Spatial reasoning data

•••••

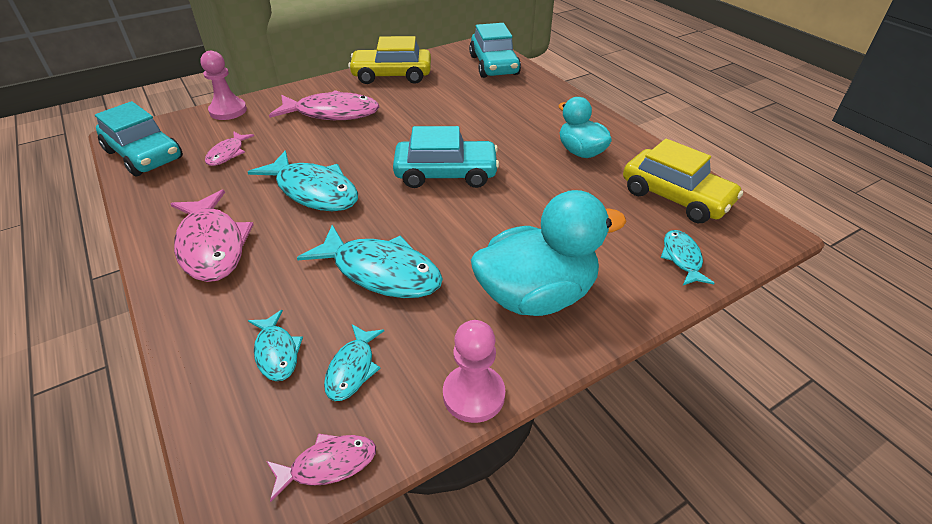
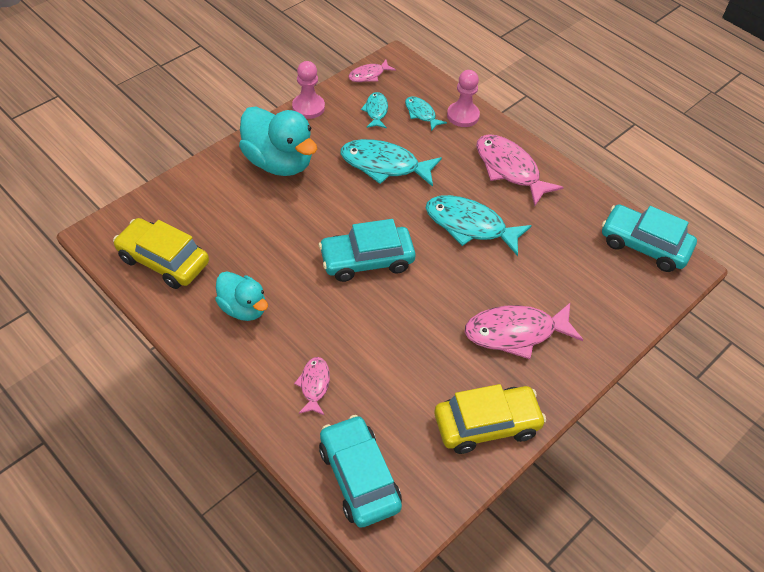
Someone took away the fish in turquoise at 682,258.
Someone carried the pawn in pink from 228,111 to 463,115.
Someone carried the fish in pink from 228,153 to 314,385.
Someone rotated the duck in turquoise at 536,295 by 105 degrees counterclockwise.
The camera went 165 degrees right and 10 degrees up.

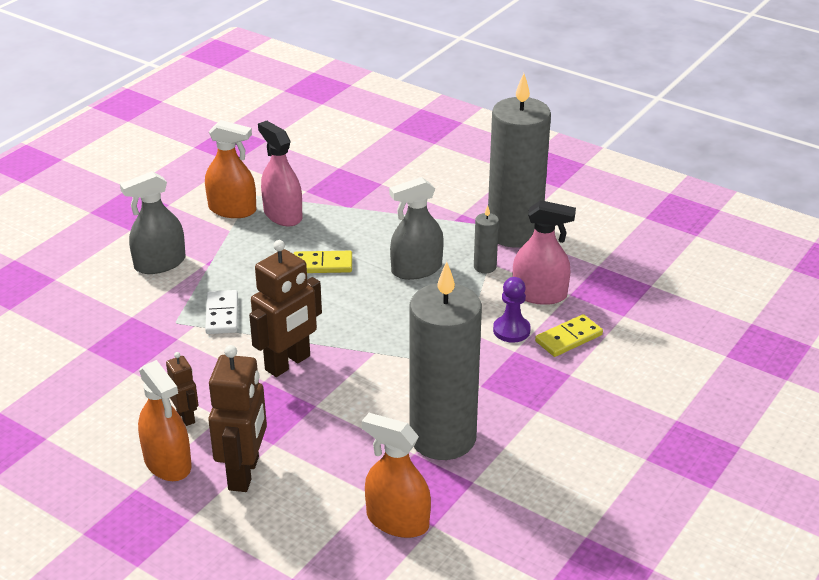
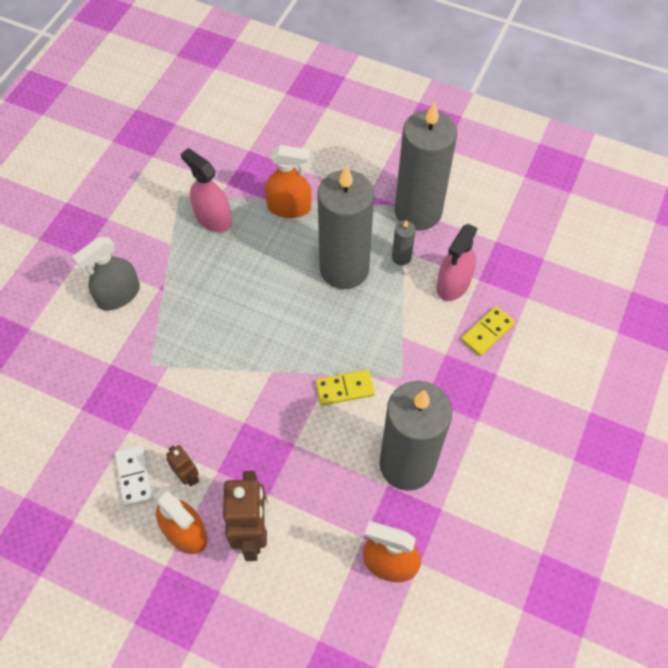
Someone took away the robot in brown at 288,363.
Someone took away the pawn in purple at 511,330.
Someone carried the spray bottle in orange from 232,209 to 289,207.
Someone carried the domino in white from 222,315 to 134,476.
Someone carried the domino in yellow from 322,265 to 345,388.
Someone swapped the spray bottle in grey at 416,269 for the candle in grey at 344,269.
Someone rotated the spray bottle in pink at 539,294 by 120 degrees clockwise.
The camera went 10 degrees left and 25 degrees up.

•••••

TASK DETAILS:
Please reproduce the records above exactly, omitting every picture.

SOLUTION FOR THIS EXERCISE:
Someone took away the fish in turquoise at 682,258.
Someone carried the pawn in pink from 228,111 to 463,115.
Someone carried the fish in pink from 228,153 to 314,385.
Someone rotated the duck in turquoise at 536,295 by 105 degrees counterclockwise.
The camera went 165 degrees right and 10 degrees up.

Someone took away the robot in brown at 288,363.
Someone took away the pawn in purple at 511,330.
Someone carried the spray bottle in orange from 232,209 to 289,207.
Someone carried the domino in white from 222,315 to 134,476.
Someone carried the domino in yellow from 322,265 to 345,388.
Someone swapped the spray bottle in grey at 416,269 for the candle in grey at 344,269.
Someone rotated the spray bottle in pink at 539,294 by 120 degrees clockwise.
The camera went 10 degrees left and 25 degrees up.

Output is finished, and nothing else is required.